== What you need to do ==
Copy the data that follows exactly as it is, excluding all pictures.

== The data ==
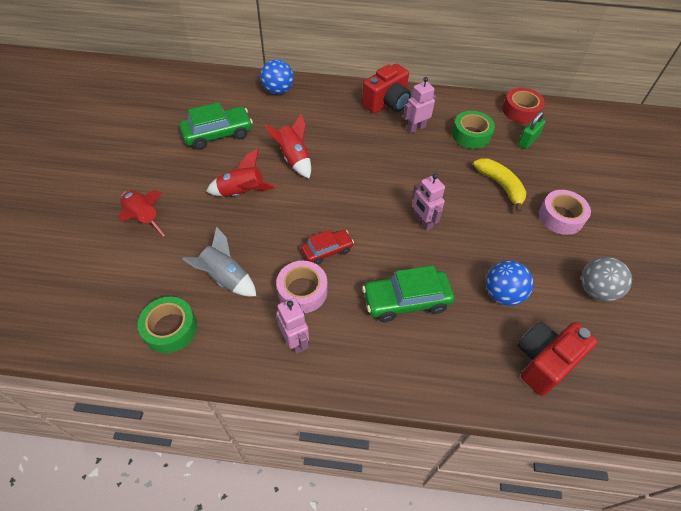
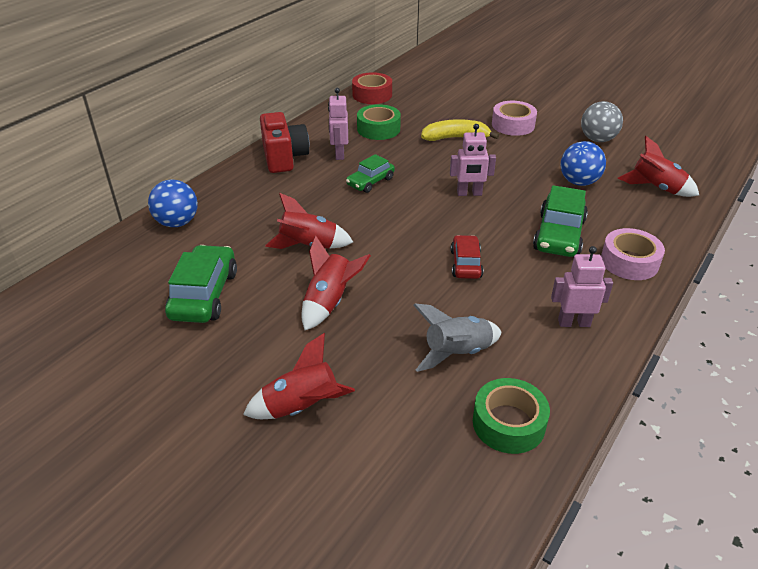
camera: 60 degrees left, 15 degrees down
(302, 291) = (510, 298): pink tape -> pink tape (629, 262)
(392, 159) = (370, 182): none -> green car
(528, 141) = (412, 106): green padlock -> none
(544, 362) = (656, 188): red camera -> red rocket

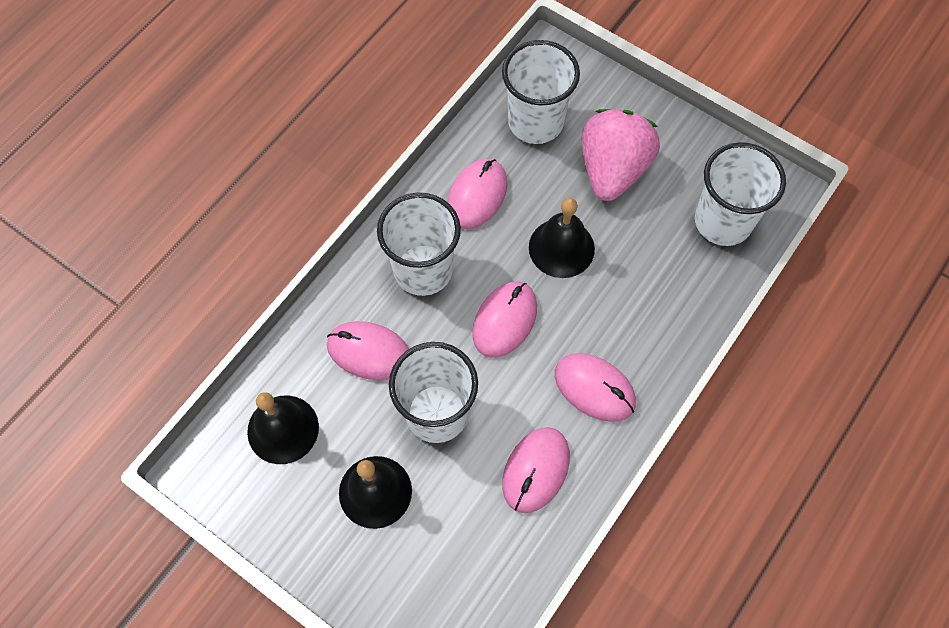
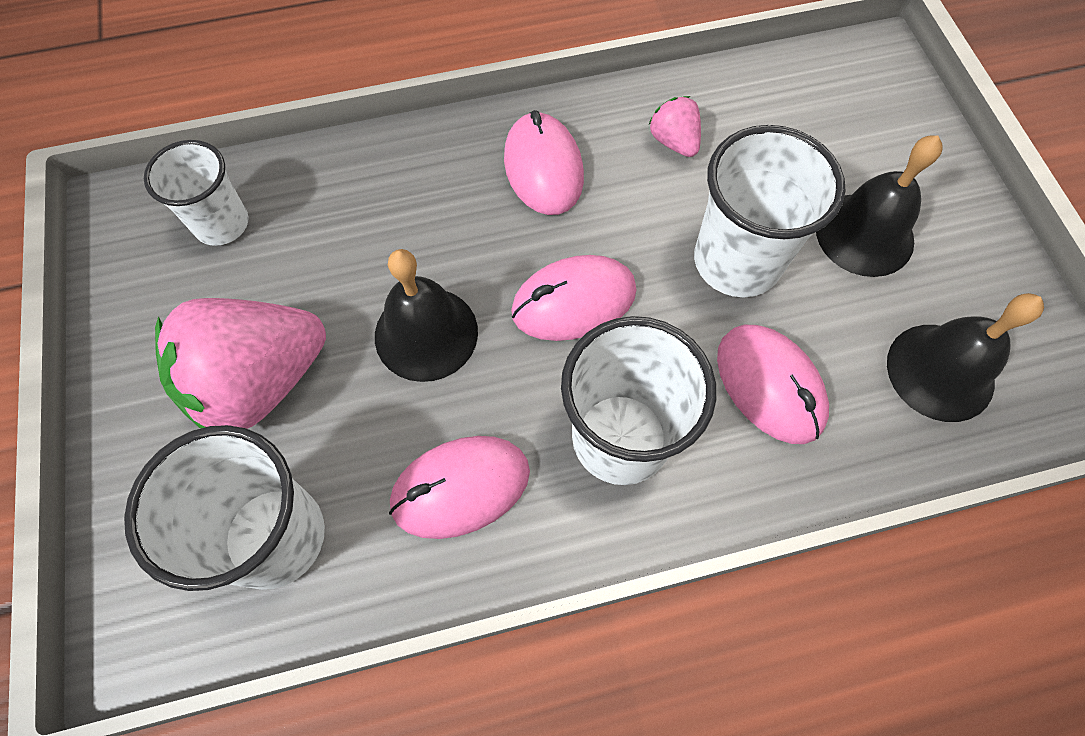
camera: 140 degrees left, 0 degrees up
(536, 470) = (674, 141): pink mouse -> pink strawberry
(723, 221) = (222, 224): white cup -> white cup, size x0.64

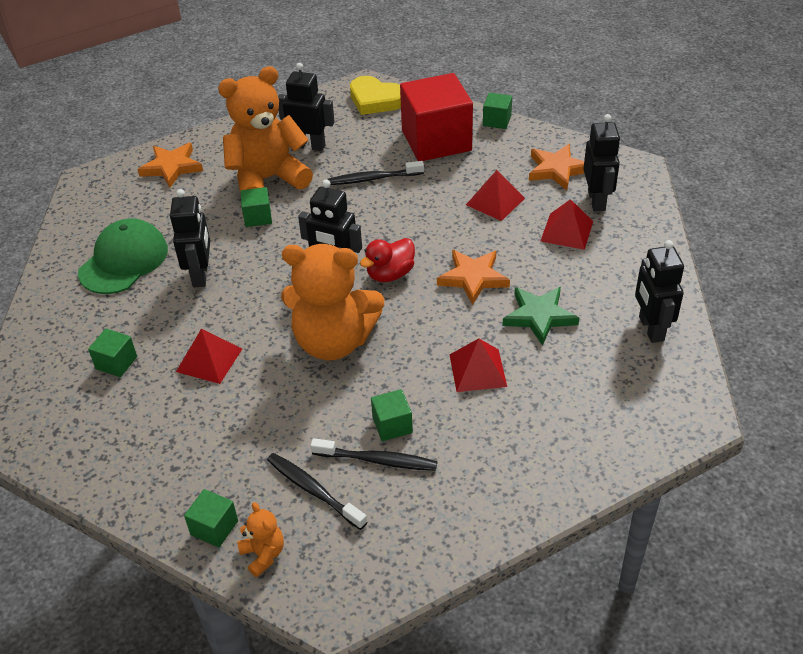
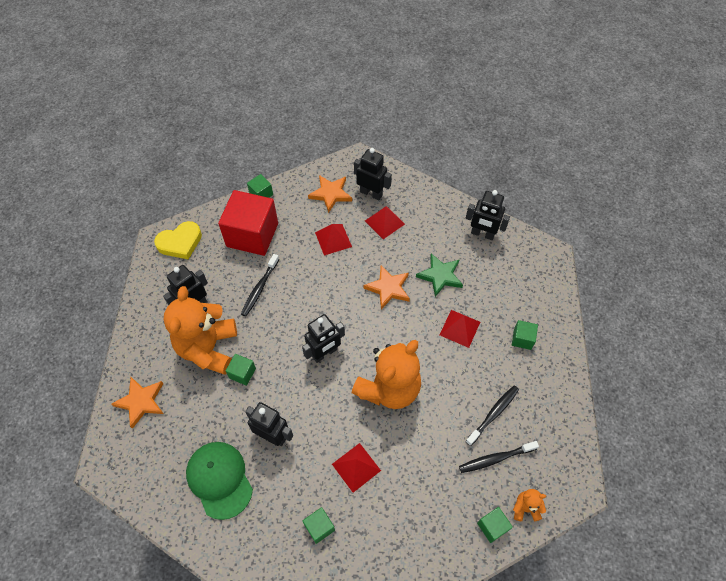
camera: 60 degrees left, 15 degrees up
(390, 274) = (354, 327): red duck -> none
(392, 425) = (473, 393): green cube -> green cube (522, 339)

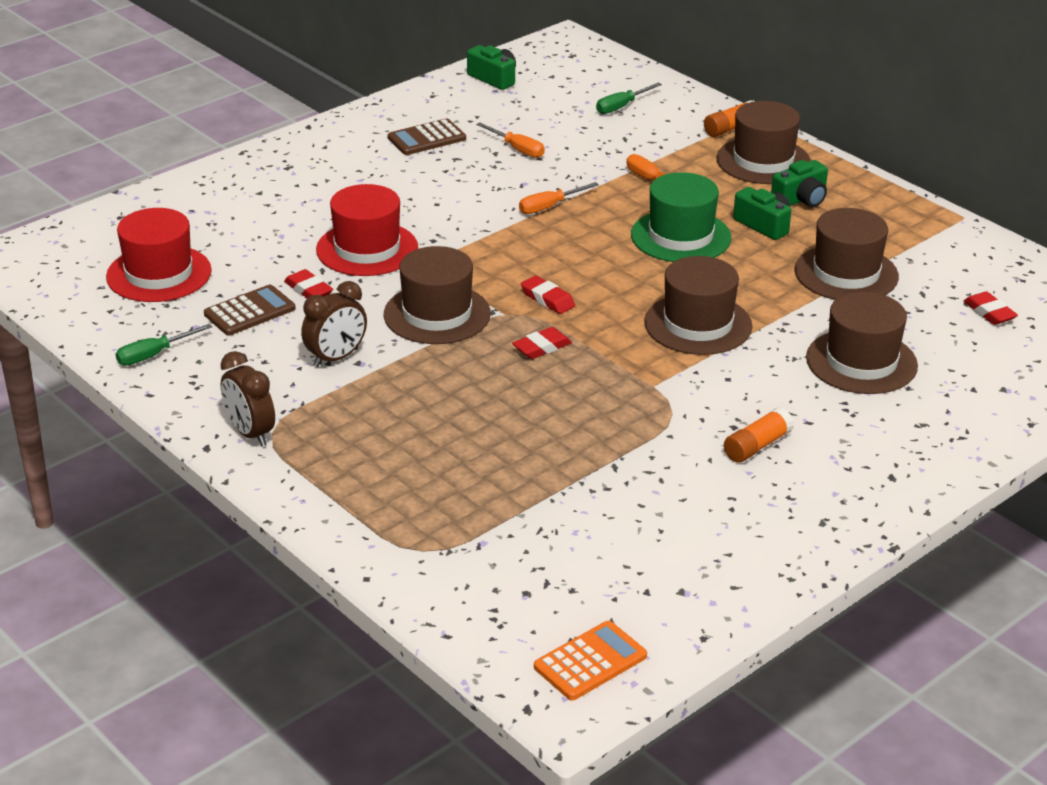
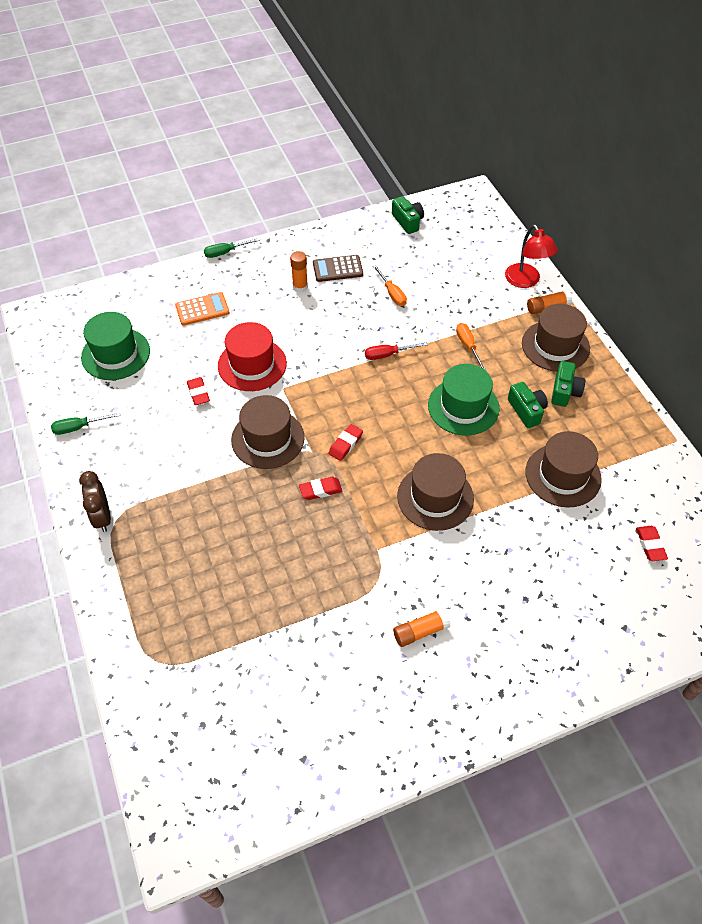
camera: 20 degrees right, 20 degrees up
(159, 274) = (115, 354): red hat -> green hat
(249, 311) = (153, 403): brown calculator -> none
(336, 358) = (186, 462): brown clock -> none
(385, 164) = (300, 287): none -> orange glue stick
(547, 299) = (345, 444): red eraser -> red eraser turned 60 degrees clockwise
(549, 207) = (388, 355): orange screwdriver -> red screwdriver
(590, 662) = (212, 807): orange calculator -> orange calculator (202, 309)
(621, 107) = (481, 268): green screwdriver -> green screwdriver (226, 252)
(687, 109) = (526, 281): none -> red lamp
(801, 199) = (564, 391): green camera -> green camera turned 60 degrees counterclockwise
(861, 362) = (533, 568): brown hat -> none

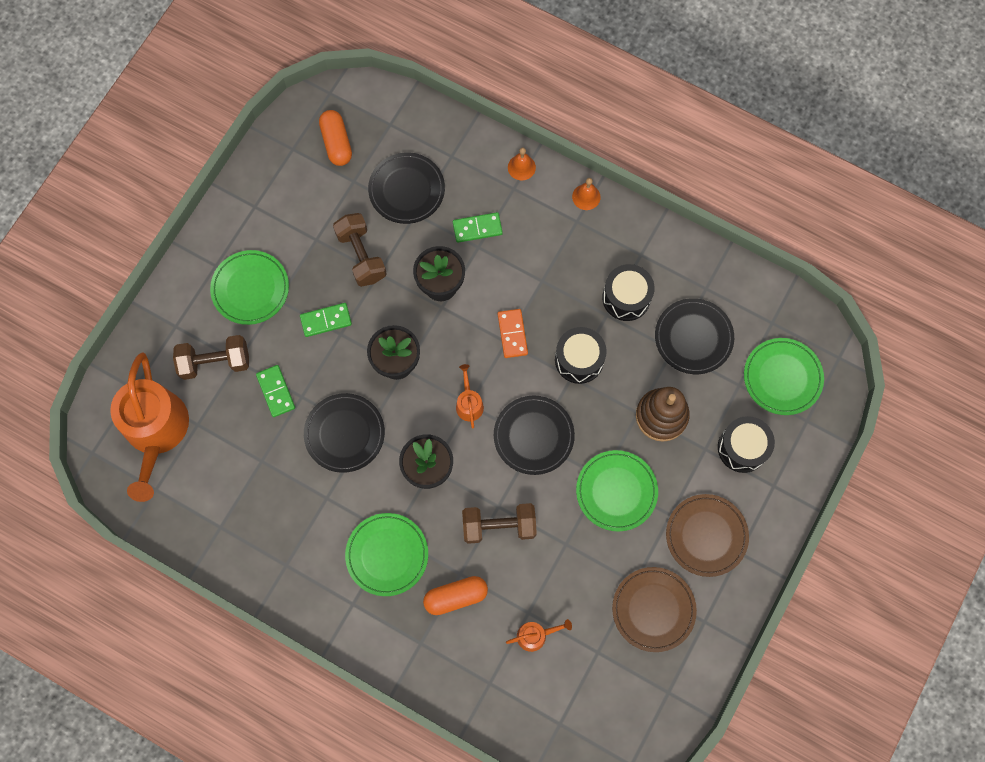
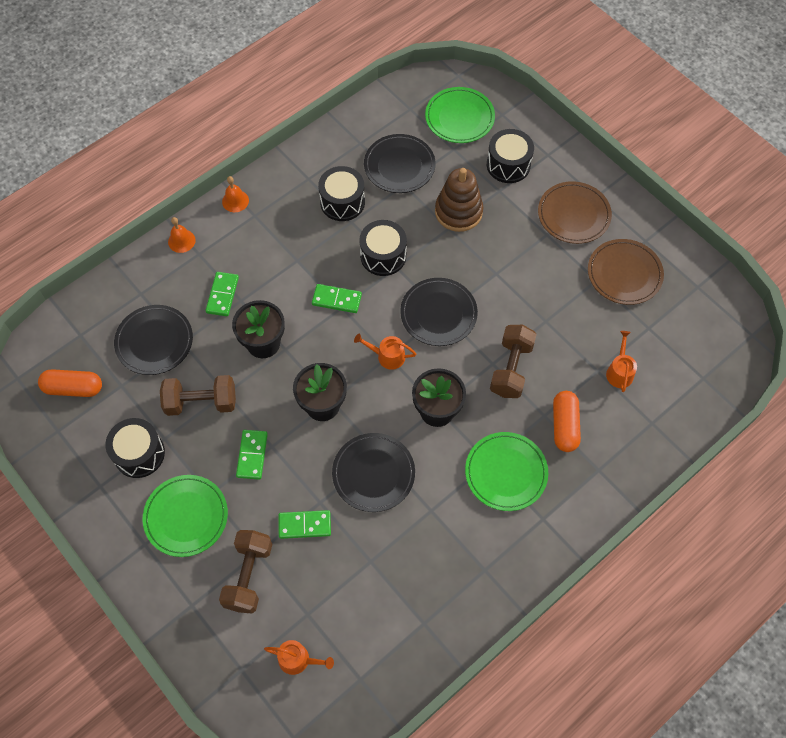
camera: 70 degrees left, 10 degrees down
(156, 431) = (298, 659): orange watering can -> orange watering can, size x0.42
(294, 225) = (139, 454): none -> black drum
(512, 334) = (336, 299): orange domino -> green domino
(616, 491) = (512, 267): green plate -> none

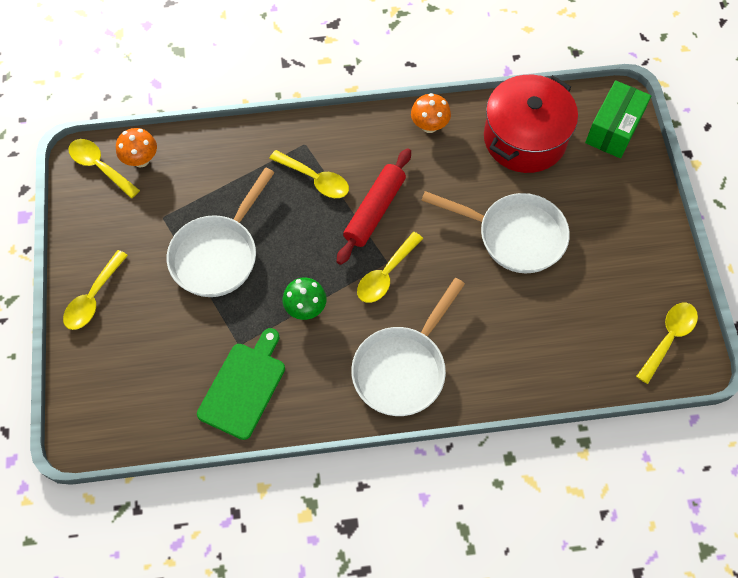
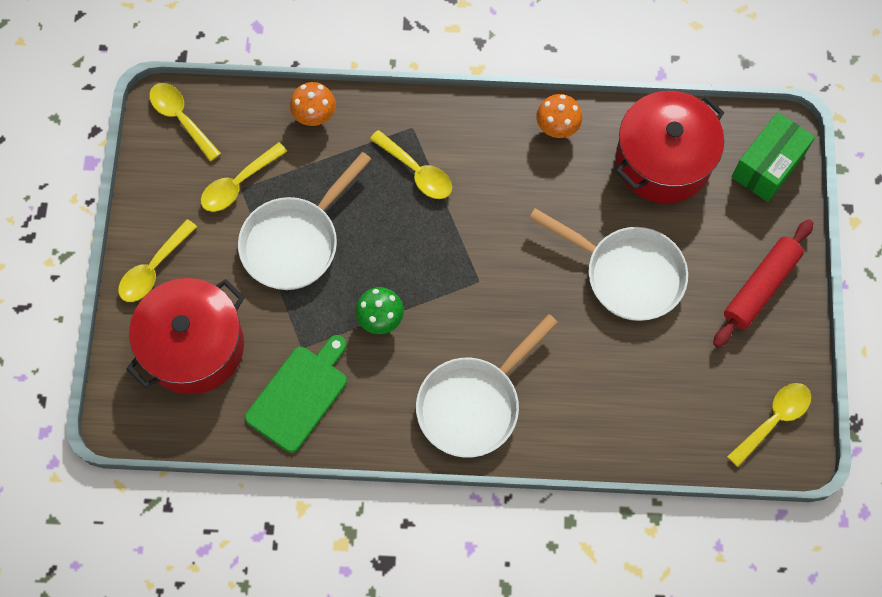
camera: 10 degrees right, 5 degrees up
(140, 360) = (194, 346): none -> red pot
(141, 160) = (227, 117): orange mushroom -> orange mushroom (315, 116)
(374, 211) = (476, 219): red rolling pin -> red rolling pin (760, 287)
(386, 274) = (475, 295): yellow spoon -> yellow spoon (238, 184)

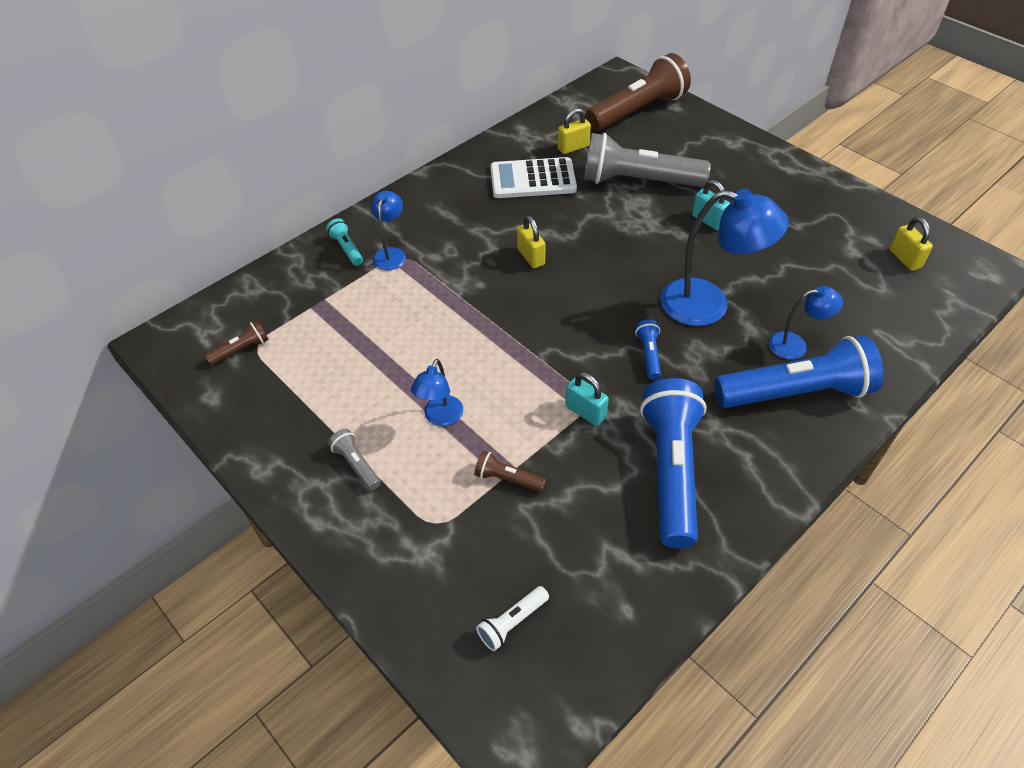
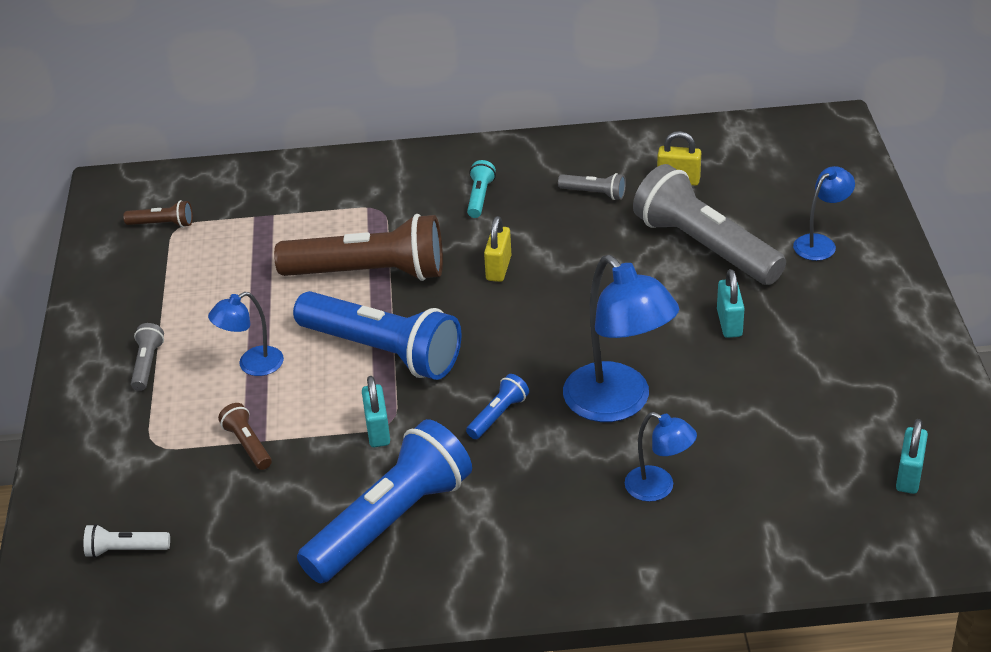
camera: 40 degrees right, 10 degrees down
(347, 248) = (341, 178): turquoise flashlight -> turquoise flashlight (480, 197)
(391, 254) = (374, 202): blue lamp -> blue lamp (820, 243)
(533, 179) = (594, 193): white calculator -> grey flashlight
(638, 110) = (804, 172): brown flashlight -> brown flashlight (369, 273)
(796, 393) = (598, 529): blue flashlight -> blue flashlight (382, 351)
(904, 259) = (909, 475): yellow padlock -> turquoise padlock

== Written answer ==
camera: 60 degrees left, 15 degrees down
(302, 291) = (510, 298): pink tape -> pink tape (629, 262)
(392, 159) = (370, 182): none -> green car
(528, 141) = (412, 106): green padlock -> none
(544, 362) = (656, 188): red camera -> red rocket

camera: 140 degrees left, 0 degrees up
(536, 470) = (674, 141): pink mouse -> pink strawberry
(723, 221) = (222, 224): white cup -> white cup, size x0.64

camera: 60 degrees left, 15 degrees up
(390, 274) = (354, 327): red duck -> none
(392, 425) = (473, 393): green cube -> green cube (522, 339)

camera: 20 degrees right, 20 degrees up
(159, 274) = (115, 354): red hat -> green hat
(249, 311) = (153, 403): brown calculator -> none
(336, 358) = (186, 462): brown clock -> none
(385, 164) = (300, 287): none -> orange glue stick
(547, 299) = (345, 444): red eraser -> red eraser turned 60 degrees clockwise
(549, 207) = (388, 355): orange screwdriver -> red screwdriver
(590, 662) = (212, 807): orange calculator -> orange calculator (202, 309)
(621, 107) = (481, 268): green screwdriver -> green screwdriver (226, 252)
(687, 109) = (526, 281): none -> red lamp
(801, 199) = (564, 391): green camera -> green camera turned 60 degrees counterclockwise
(861, 362) = (533, 568): brown hat -> none

camera: 70 degrees left, 10 degrees down
(156, 431) = (298, 659): orange watering can -> orange watering can, size x0.42
(294, 225) = (139, 454): none -> black drum
(512, 334) = (336, 299): orange domino -> green domino
(616, 491) = (512, 267): green plate -> none

camera: 10 degrees right, 5 degrees up
(140, 360) = (194, 346): none -> red pot
(141, 160) = (227, 117): orange mushroom -> orange mushroom (315, 116)
(374, 211) = (476, 219): red rolling pin -> red rolling pin (760, 287)
(386, 274) = (475, 295): yellow spoon -> yellow spoon (238, 184)

camera: 40 degrees right, 10 degrees down
(347, 248) = (341, 178): turquoise flashlight -> turquoise flashlight (480, 197)
(391, 254) = (374, 202): blue lamp -> blue lamp (820, 243)
(533, 179) = (594, 193): white calculator -> grey flashlight
(638, 110) = (804, 172): brown flashlight -> brown flashlight (369, 273)
(796, 393) = (598, 529): blue flashlight -> blue flashlight (382, 351)
(904, 259) = (909, 475): yellow padlock -> turquoise padlock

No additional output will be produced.